**What you will do:** From the line containing "V1: AC 10mV" through the last line of the material, copy every line exactly, both ends inclusive; do not copy pictures.

-----

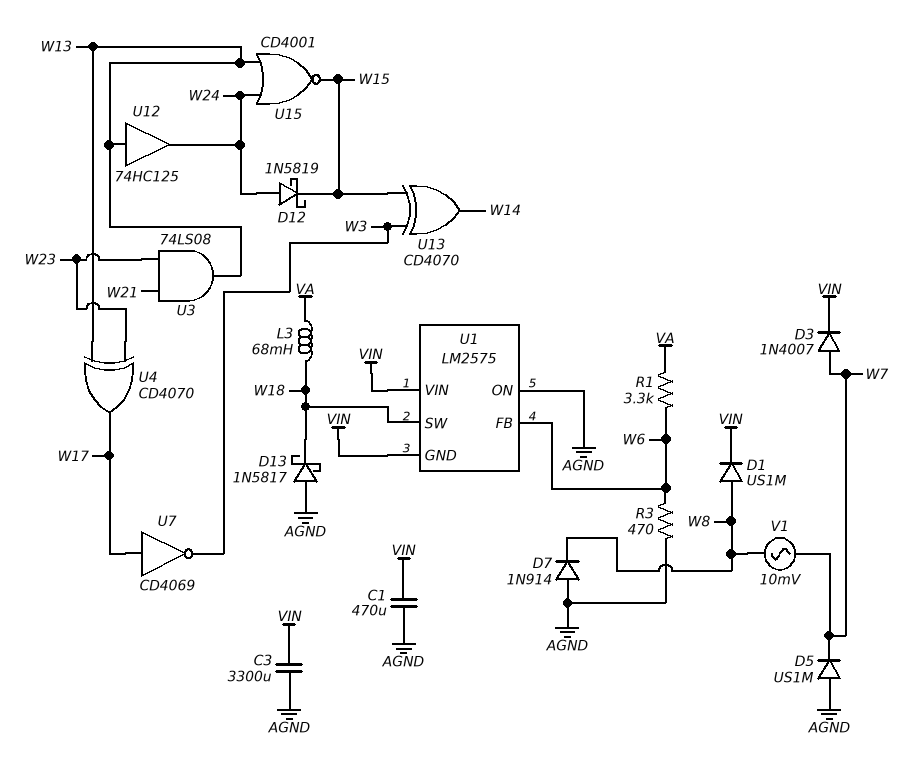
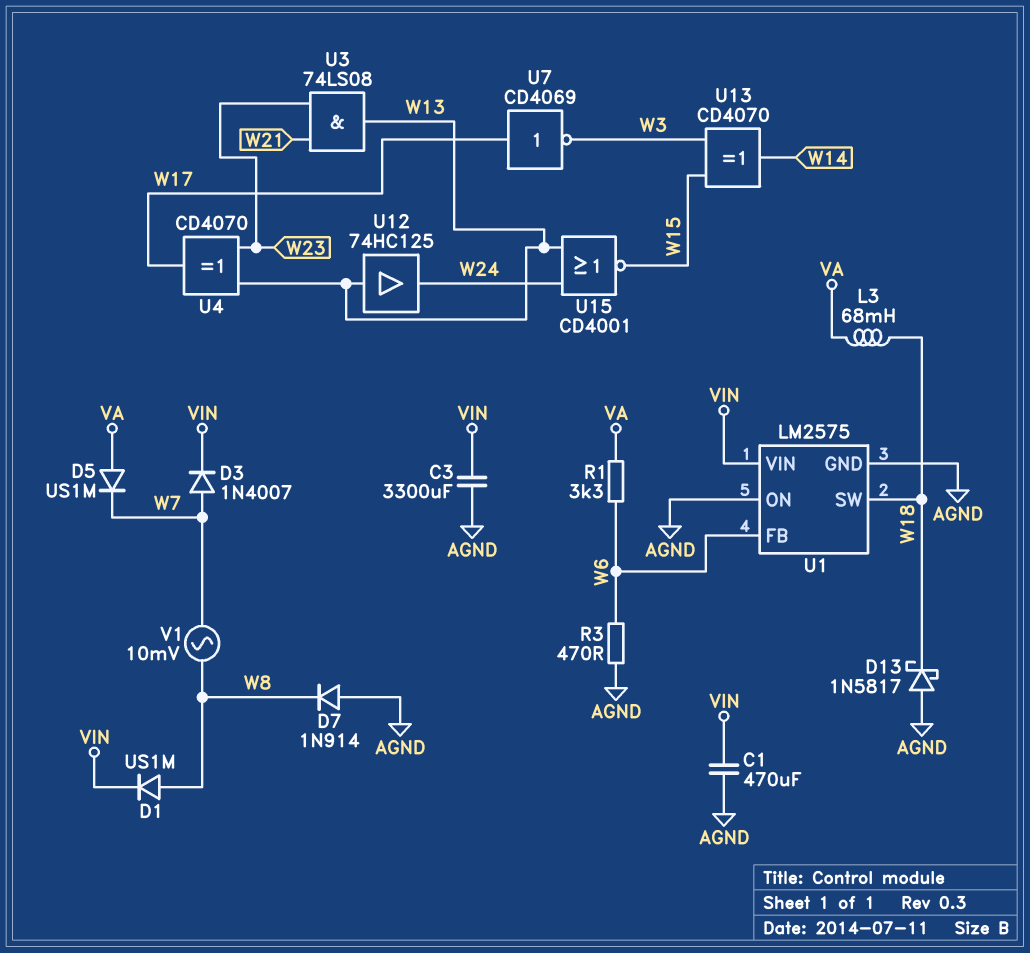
D5: diode US1M (A AGND, K W7) -> diode US1M (A VA, K W7)
D12: schottky 1N5819 (A W24, K W15) -> none
U1 pin GND: VIN -> AGND

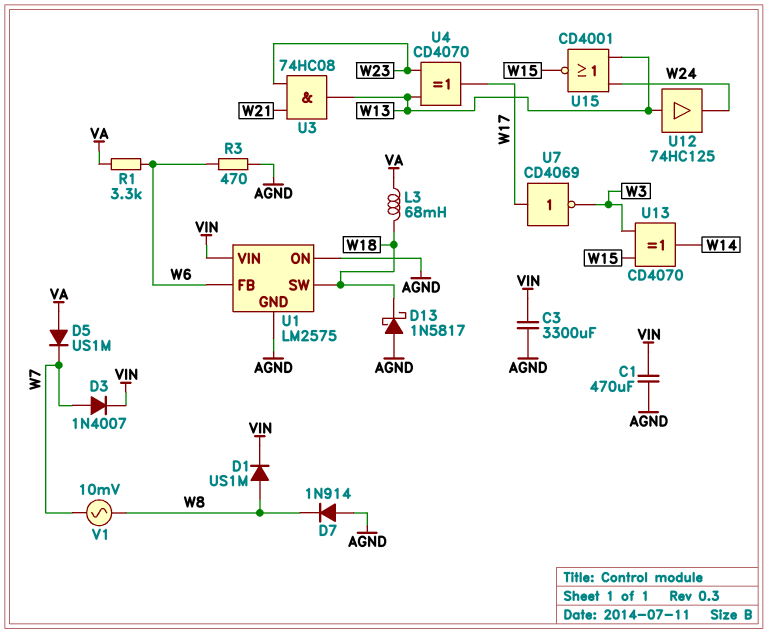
U3: AND 74LS08 (in W21, in W23, out W13) -> AND 74HC08 (in W21, in W23, out W13)

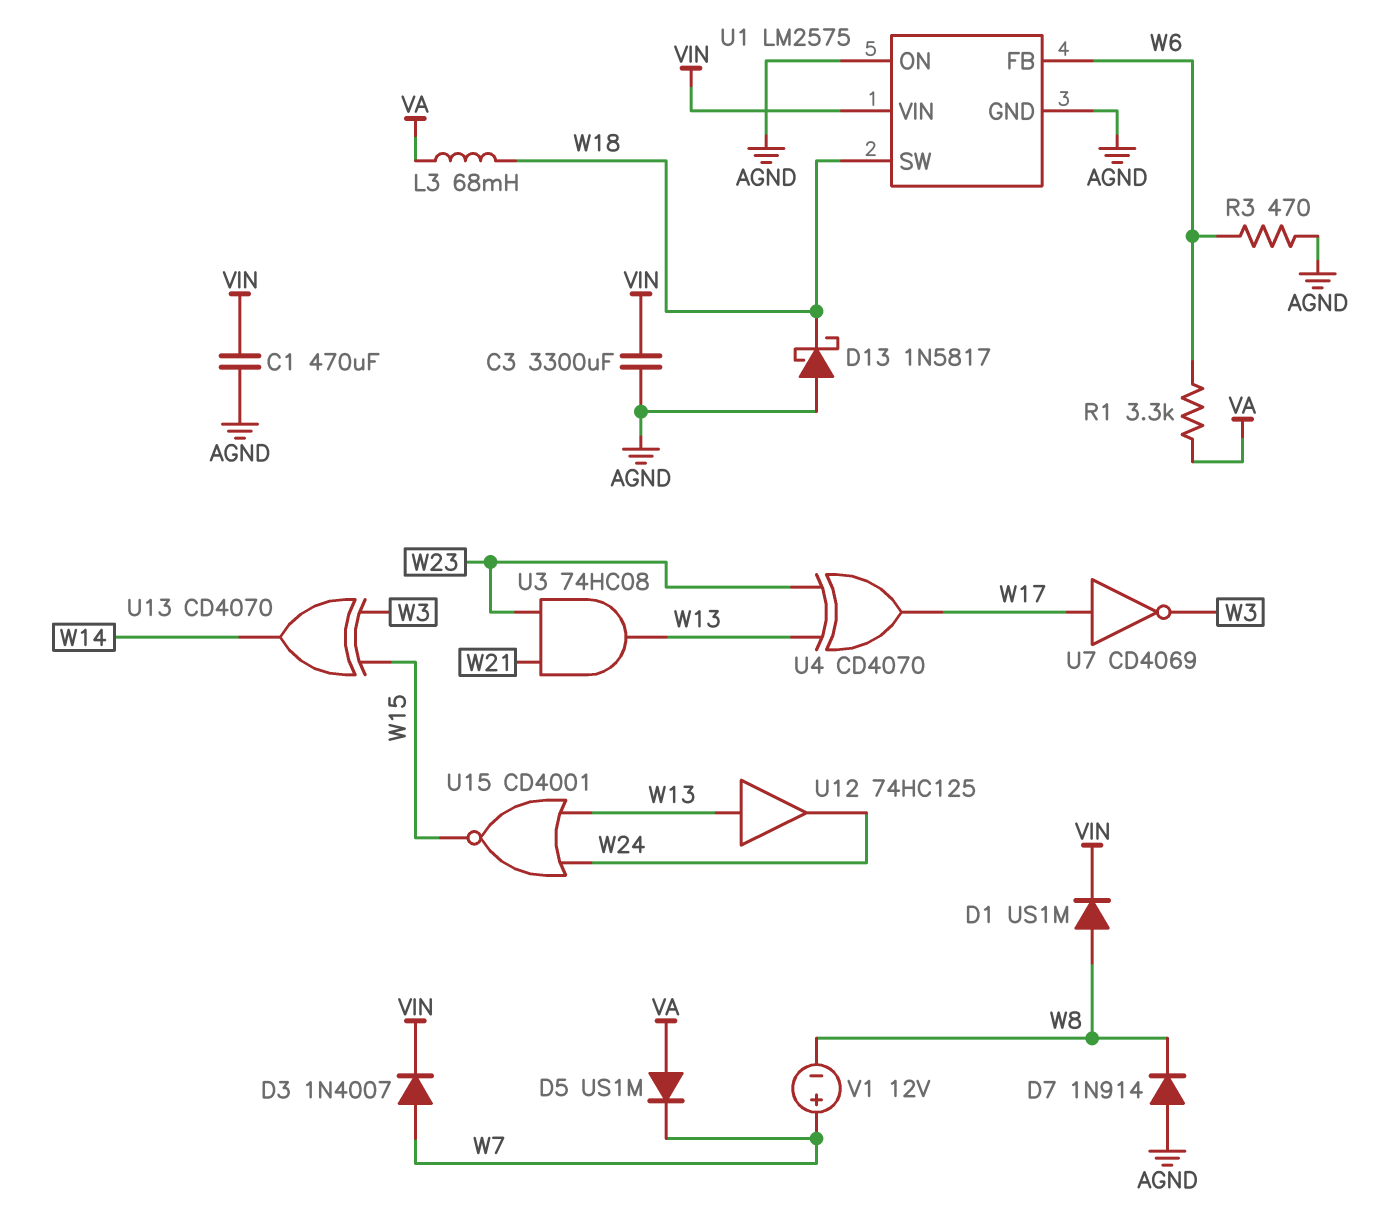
V1: AC 10mV (W7, W8) -> 12V (plus W7, minus W8)

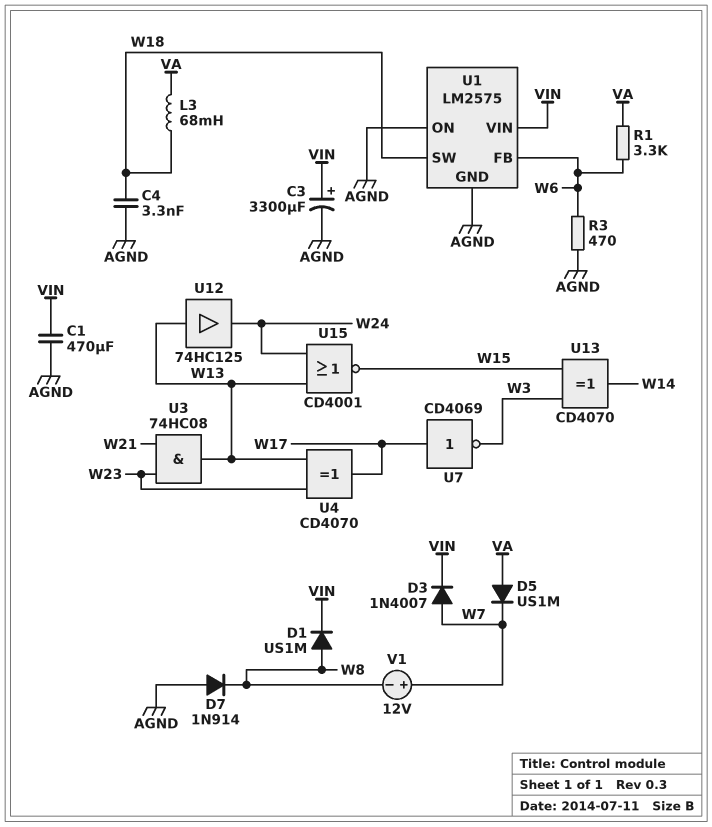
C3: 3300uF (AGND, VIN) -> 3300uF (plus VIN, minus AGND)
C4: none -> 3.3nF (AGND, W18)
D13: schottky 1N5817 (A AGND, K W18) -> none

-----

**Response below:**
V1: AC 10mV (W7, W8) -> 12V (plus W7, minus W8)

C3: 3300uF (AGND, VIN) -> 3300uF (plus VIN, minus AGND)
C4: none -> 3.3nF (AGND, W18)
D13: schottky 1N5817 (A AGND, K W18) -> none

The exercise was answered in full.